- TASK GOAL
Copy nothing from the entries below except the lines from the one containing "(430, 342) = (369, 421): none -> red robot" through the one containing "(594, 392) = (288, 579): orange ring -> none", and copy those exactly.

- DATA EXTRACTS
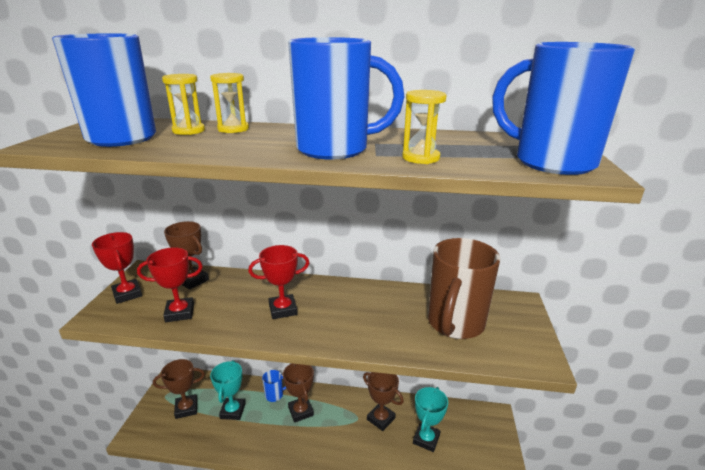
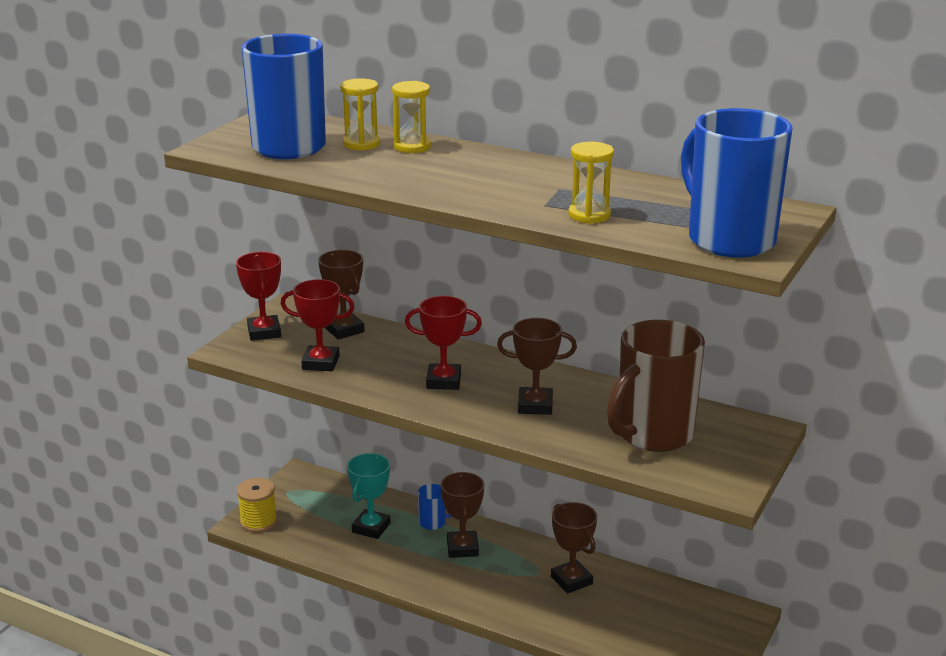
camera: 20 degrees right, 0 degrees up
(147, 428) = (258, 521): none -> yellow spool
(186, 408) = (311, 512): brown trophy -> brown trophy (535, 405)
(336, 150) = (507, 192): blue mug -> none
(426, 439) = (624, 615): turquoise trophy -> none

---

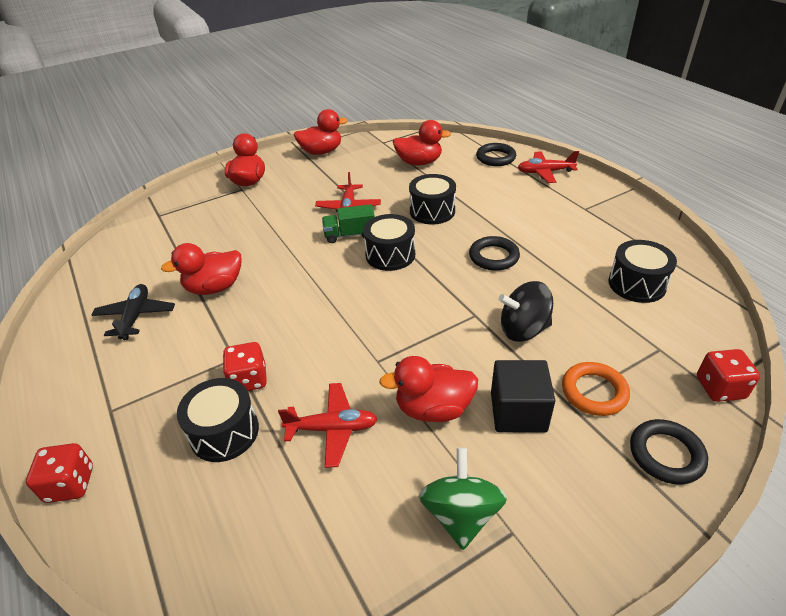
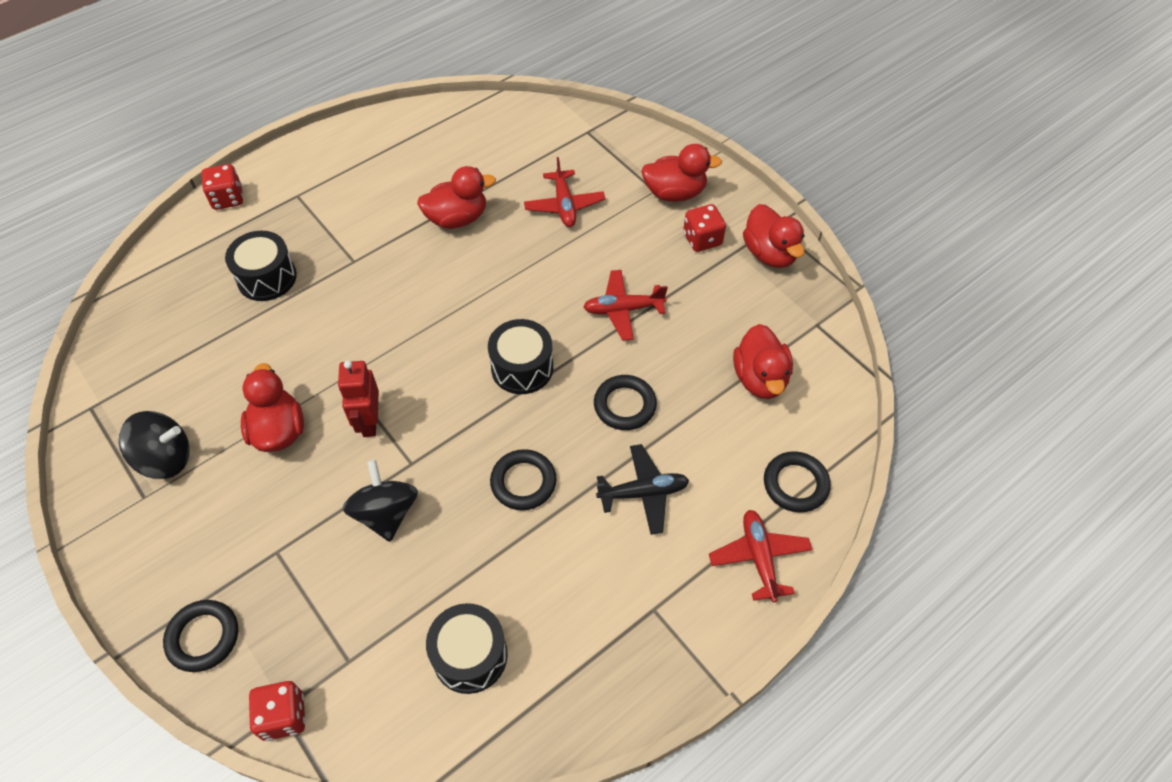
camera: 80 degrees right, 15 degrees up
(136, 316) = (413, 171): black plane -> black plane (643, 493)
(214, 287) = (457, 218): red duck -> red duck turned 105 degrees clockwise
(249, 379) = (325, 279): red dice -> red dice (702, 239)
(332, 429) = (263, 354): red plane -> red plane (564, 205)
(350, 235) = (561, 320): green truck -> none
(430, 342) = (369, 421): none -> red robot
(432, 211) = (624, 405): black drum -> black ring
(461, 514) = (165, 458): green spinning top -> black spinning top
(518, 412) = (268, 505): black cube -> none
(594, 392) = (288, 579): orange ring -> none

- ANSWER FOR THIS EXERCISE
(430, 342) = (369, 421): none -> red robot
(432, 211) = (624, 405): black drum -> black ring
(461, 514) = (165, 458): green spinning top -> black spinning top
(518, 412) = (268, 505): black cube -> none
(594, 392) = (288, 579): orange ring -> none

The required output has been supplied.